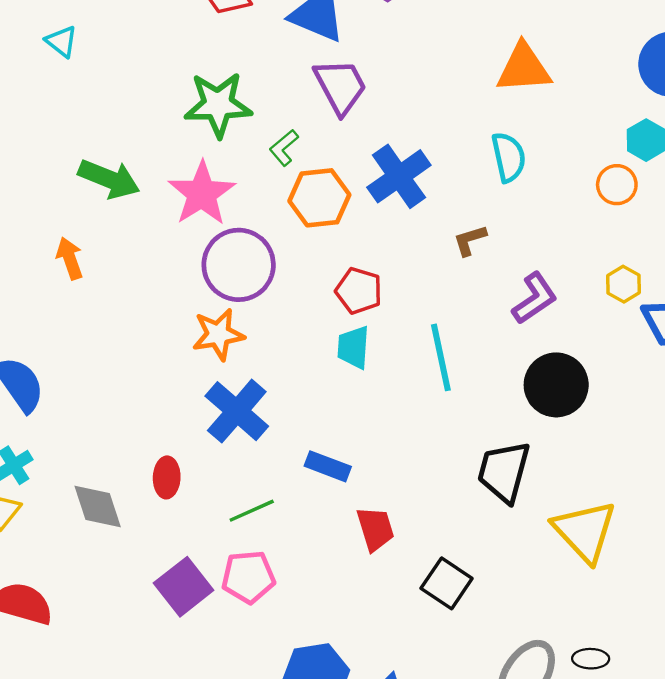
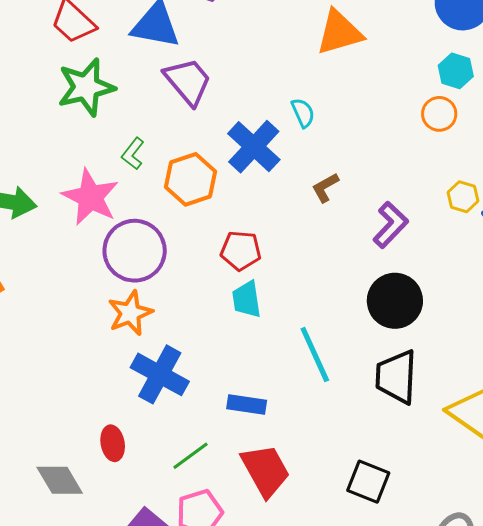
green star: (218, 105) -> (86, 87), moved
green L-shape: (284, 148) -> (133, 154), moved
cyan semicircle: (509, 157) -> (303, 113), moved, size x0.7
cyan line: (441, 357) -> (315, 354), moved
black circle: (556, 385) -> (395, 301), moved
red trapezoid: (375, 529) -> (265, 471), moved, size x1.4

# # # # #

■ Your task ■
Output each entry shown above exactly as it stands, with all pictures removed.

■ Answer for this exercise ■
green star: (218, 105) -> (86, 87), moved
green L-shape: (284, 148) -> (133, 154), moved
cyan semicircle: (509, 157) -> (303, 113), moved, size x0.7
cyan line: (441, 357) -> (315, 354), moved
black circle: (556, 385) -> (395, 301), moved
red trapezoid: (375, 529) -> (265, 471), moved, size x1.4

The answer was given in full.